▸ **YOUR TASK**:
Print the data below exactly, but only the lines from the one containing "black fish: 2 -> 1" down to the one containing "yellow plate: 3 -> 1", inclusive.
----- DATA FOR PROCESSING
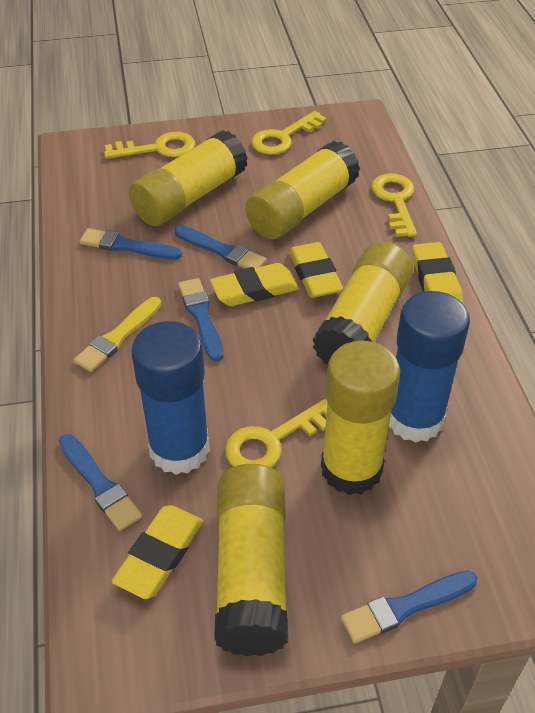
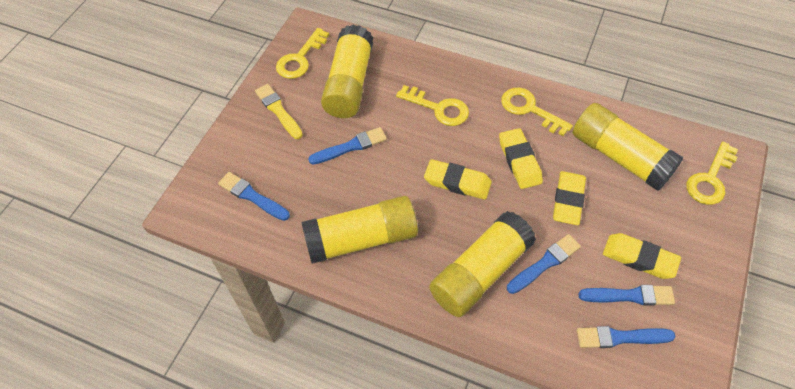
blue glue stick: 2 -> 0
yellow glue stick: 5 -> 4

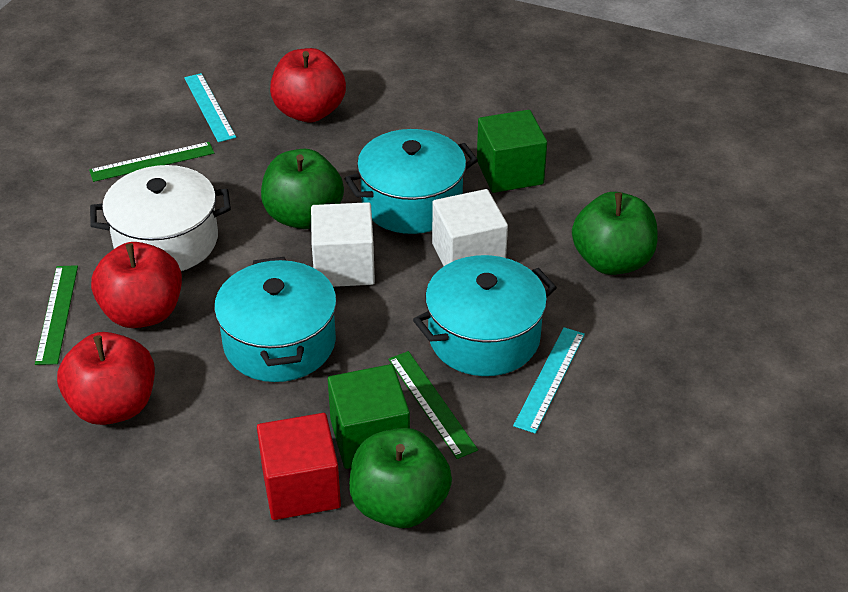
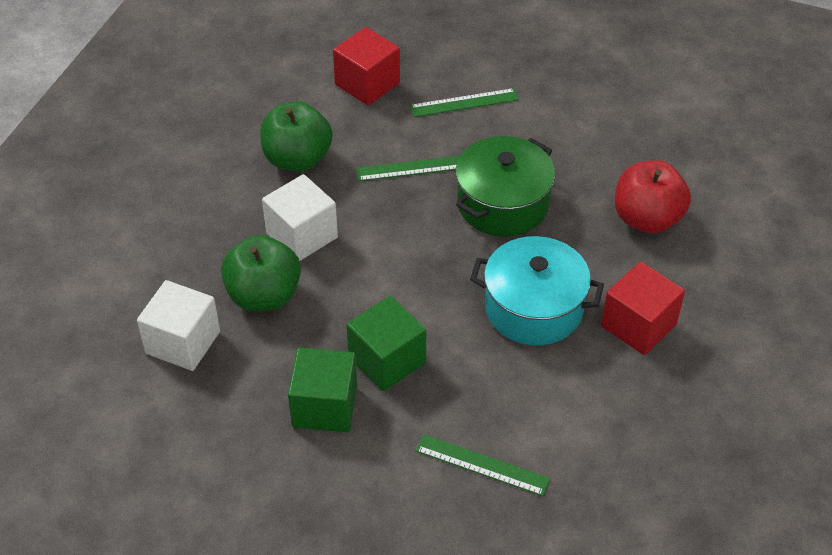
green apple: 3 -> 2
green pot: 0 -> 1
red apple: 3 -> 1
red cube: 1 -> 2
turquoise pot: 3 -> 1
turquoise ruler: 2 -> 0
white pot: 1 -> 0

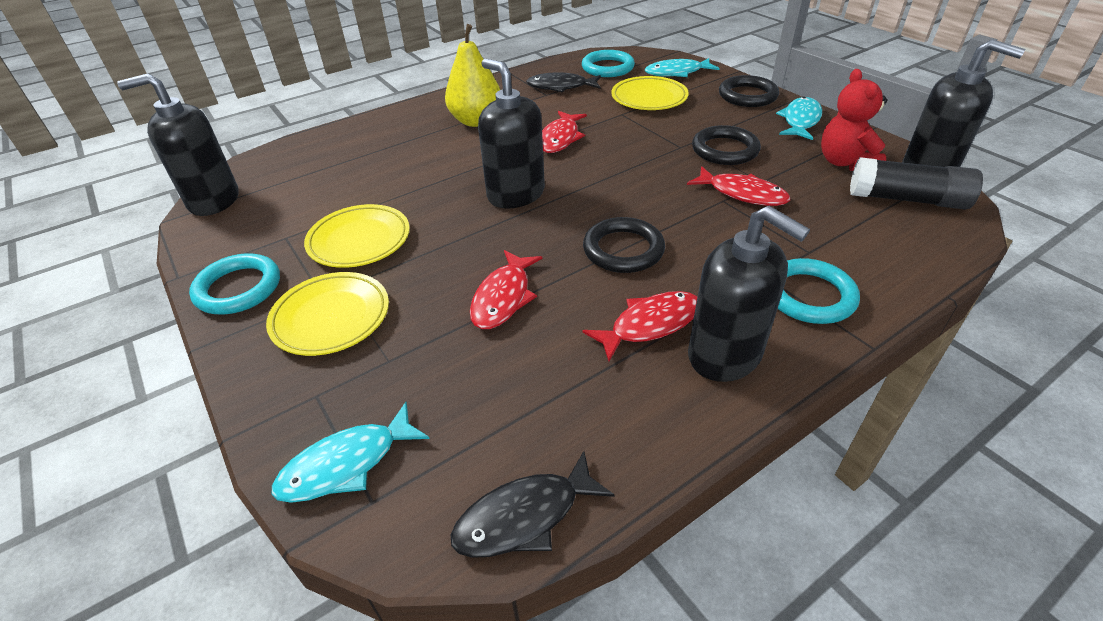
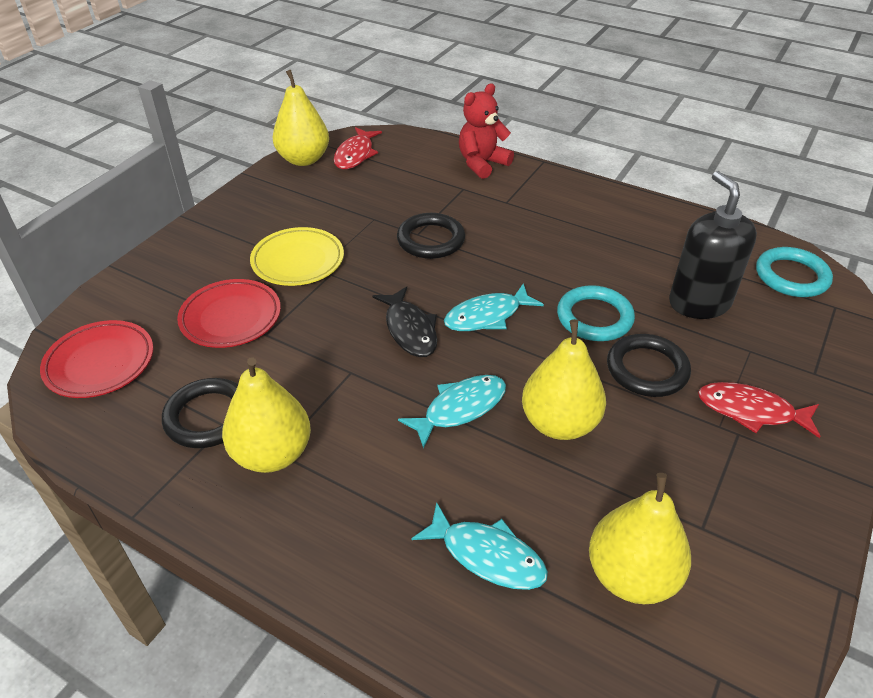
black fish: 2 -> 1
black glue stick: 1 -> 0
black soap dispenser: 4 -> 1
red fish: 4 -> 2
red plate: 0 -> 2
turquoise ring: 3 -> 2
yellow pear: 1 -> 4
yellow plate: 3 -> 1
----------
----- DATA FOR PROCESSING
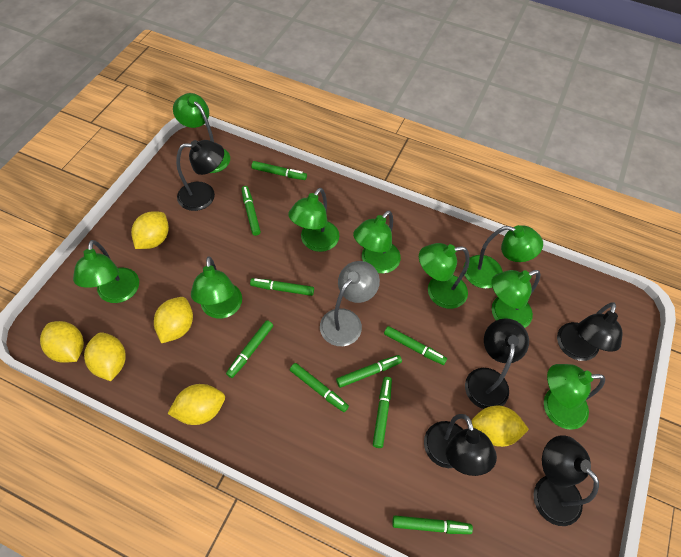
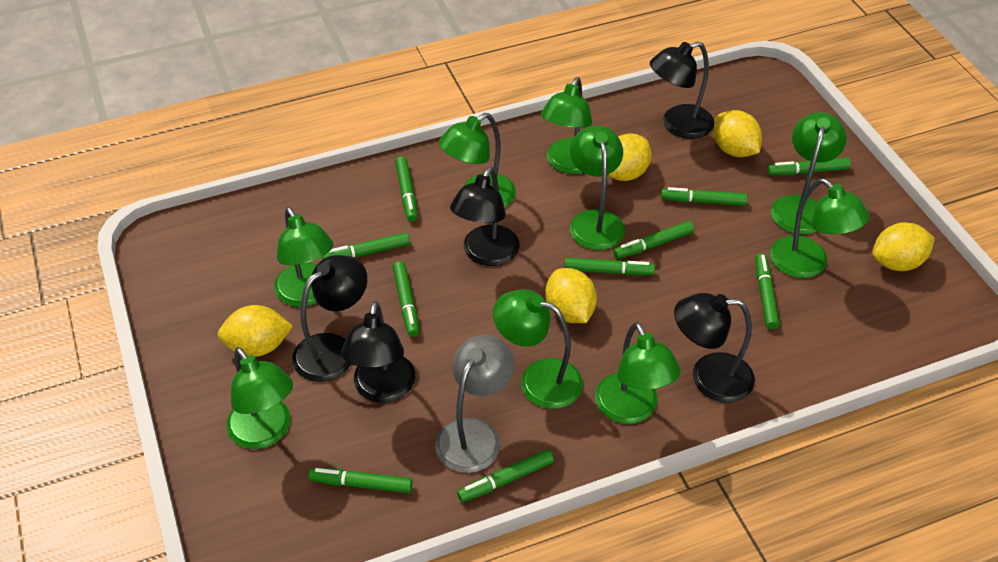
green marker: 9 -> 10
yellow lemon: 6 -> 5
----------
----- DATA FOR PROCESSING
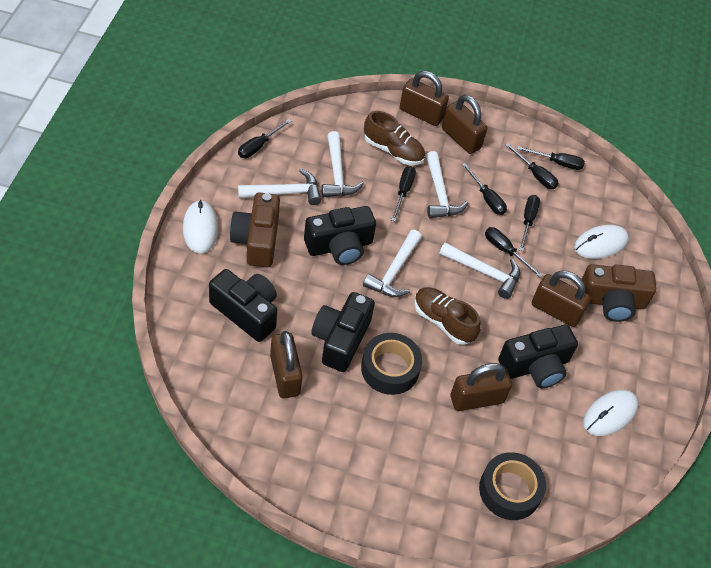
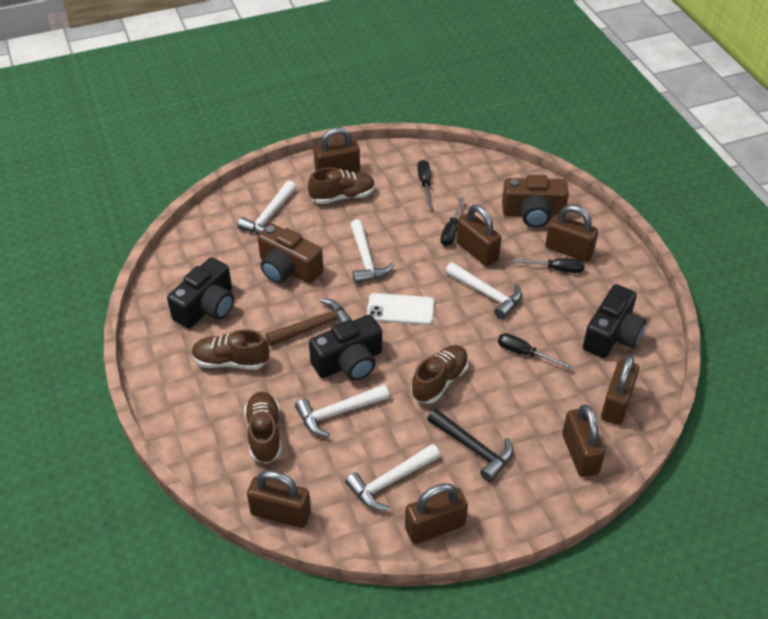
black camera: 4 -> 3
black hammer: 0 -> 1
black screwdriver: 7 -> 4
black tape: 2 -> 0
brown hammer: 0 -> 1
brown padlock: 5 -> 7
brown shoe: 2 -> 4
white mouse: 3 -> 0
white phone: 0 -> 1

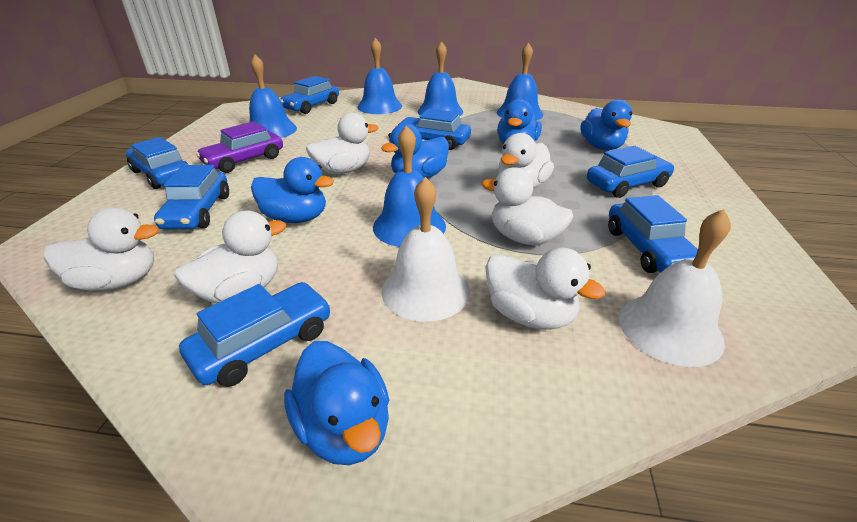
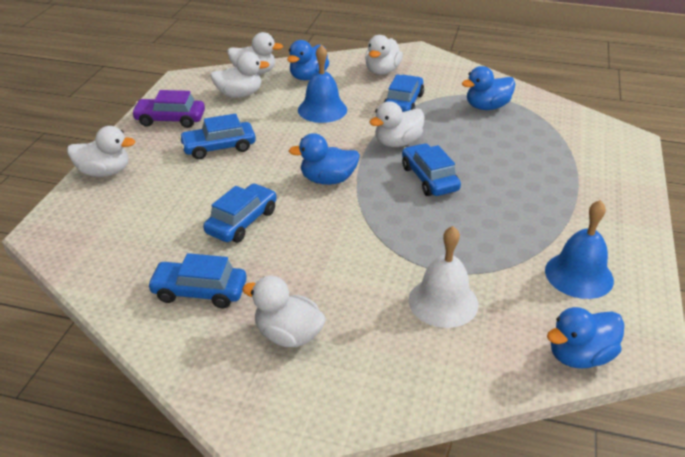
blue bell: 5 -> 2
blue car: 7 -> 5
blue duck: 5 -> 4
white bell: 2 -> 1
----------
▸ **WRITTEN RESPONSE**:
black fish: 2 -> 1
black glue stick: 1 -> 0
black soap dispenser: 4 -> 1
red fish: 4 -> 2
red plate: 0 -> 2
turquoise ring: 3 -> 2
yellow pear: 1 -> 4
yellow plate: 3 -> 1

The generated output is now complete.